--- EXERCISE MATERIALS Enclosed Below ---

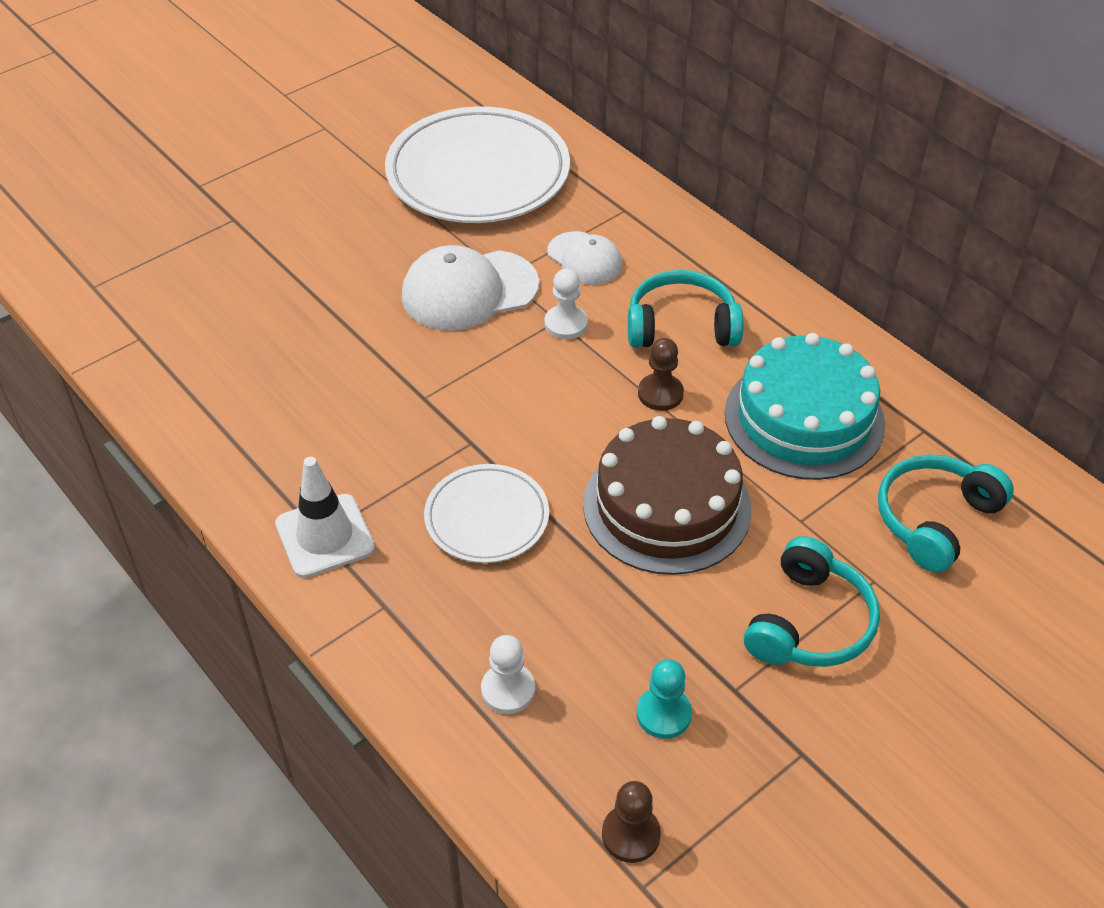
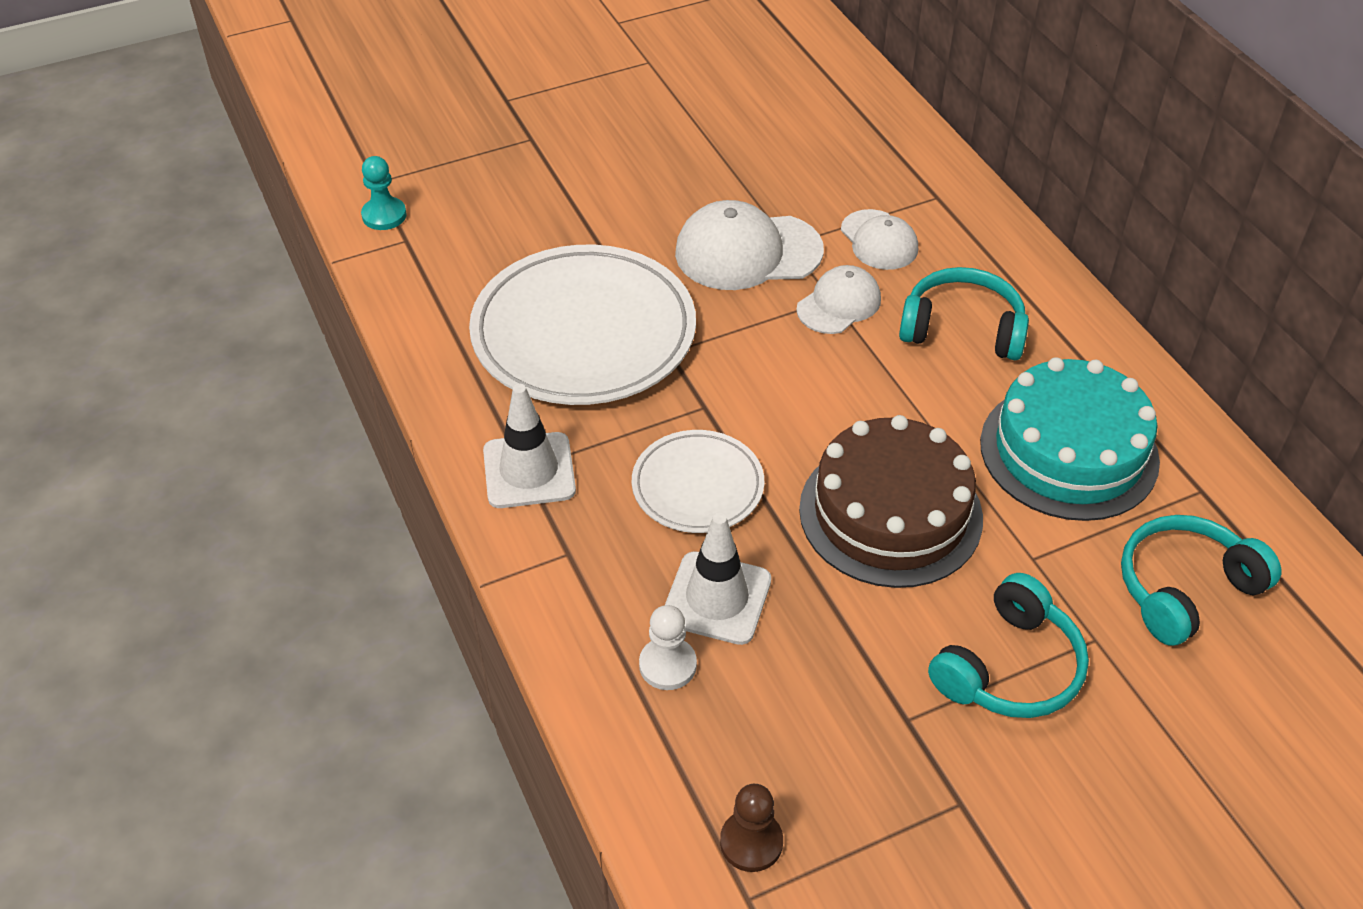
camera: 15 degrees right, 0 degrees up
(478, 173) = (792, 133): white plate -> white plate (583, 333)
(534, 618) = (717, 598): none -> white traffic cone
(566, 324) = (839, 304): white pawn -> white cap
(660, 394) = (918, 395): brown pawn -> none
(663, 714) = (823, 727): turquoise pawn -> turquoise pawn (384, 215)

--- End of Enclosed EXERCISE MATERIALS ---

WORK ITEM: Which lines of the data above contain "white"? Copy each one.

TASK RESULT:
(478, 173) = (792, 133): white plate -> white plate (583, 333)
(534, 618) = (717, 598): none -> white traffic cone
(566, 324) = (839, 304): white pawn -> white cap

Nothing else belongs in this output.